======== Raw data ========

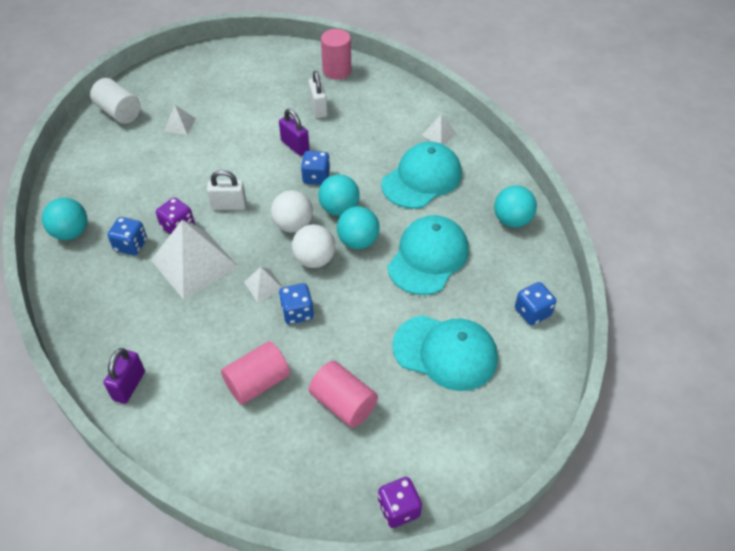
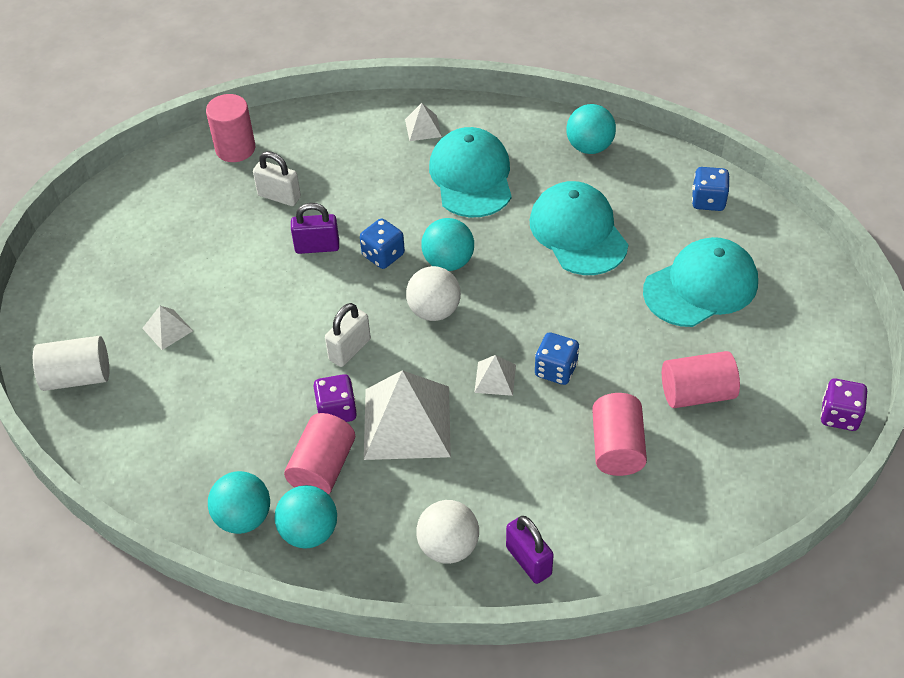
camera: 50 degrees left, 0 degrees up
(131, 245) = (322, 468): blue dice -> pink cylinder
(314, 260) = (499, 319): white ball -> white ball (448, 546)
(358, 241) = (507, 272): turquoise ball -> turquoise ball (309, 532)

========

> _Work required_
Please restate the whole listing exactly, without any of its pictures.

> _Answer to the problem_
camera: 50 degrees left, 0 degrees up
(131, 245) = (322, 468): blue dice -> pink cylinder
(314, 260) = (499, 319): white ball -> white ball (448, 546)
(358, 241) = (507, 272): turquoise ball -> turquoise ball (309, 532)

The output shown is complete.